### PROBLEM STATEMENT
If a line in the data below includes the string "delete", please return a copy of it.

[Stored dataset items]
-------
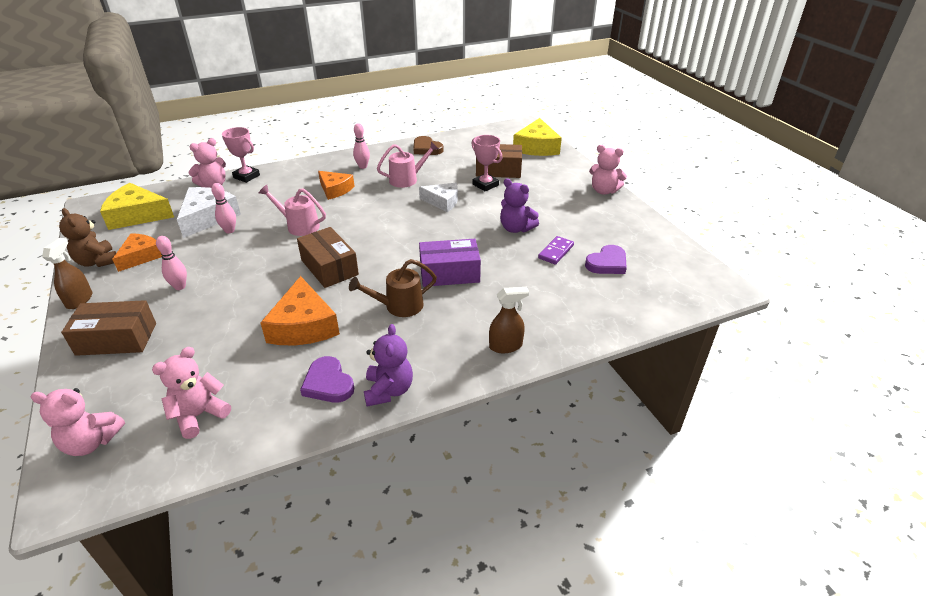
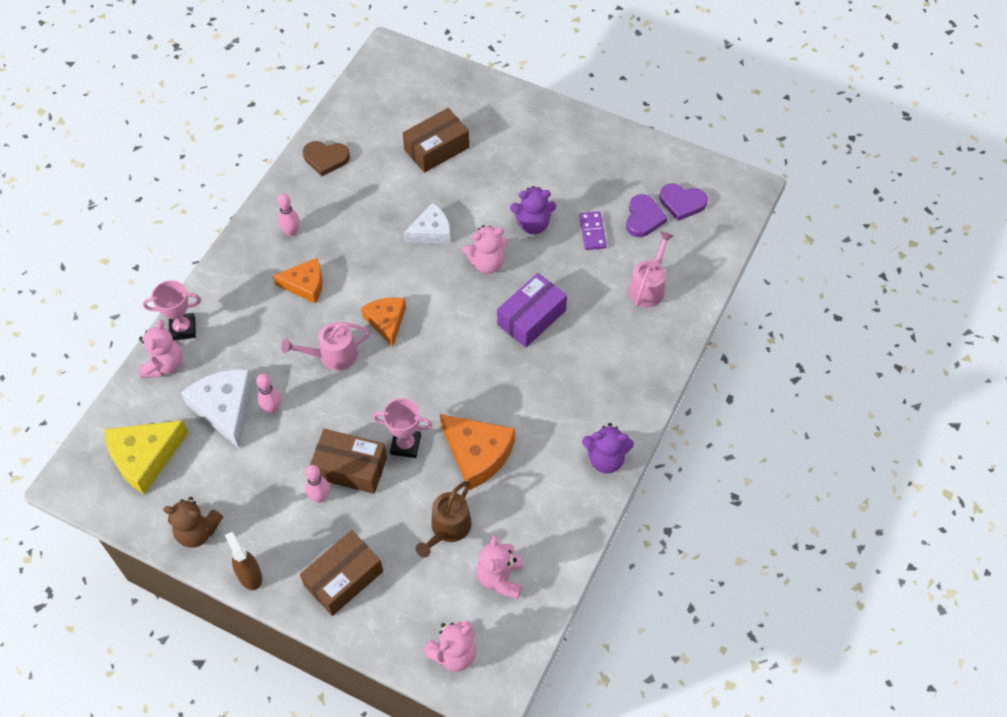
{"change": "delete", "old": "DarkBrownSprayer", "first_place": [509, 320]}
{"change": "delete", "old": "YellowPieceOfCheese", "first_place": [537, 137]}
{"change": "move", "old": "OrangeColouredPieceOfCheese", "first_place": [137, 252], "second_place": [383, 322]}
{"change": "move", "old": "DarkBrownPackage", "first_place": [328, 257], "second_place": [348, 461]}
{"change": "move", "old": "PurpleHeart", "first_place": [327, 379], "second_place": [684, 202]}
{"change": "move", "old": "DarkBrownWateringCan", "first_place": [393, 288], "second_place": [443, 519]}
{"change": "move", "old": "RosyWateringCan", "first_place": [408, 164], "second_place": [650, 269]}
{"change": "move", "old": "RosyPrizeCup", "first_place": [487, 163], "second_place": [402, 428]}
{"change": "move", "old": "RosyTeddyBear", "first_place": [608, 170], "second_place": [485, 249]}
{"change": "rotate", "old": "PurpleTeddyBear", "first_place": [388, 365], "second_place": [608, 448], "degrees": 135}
-------
### WRITTEN RESPONSE
{"change": "delete", "old": "DarkBrownSprayer", "first_place": [509, 320]}
{"change": "delete", "old": "YellowPieceOfCheese", "first_place": [537, 137]}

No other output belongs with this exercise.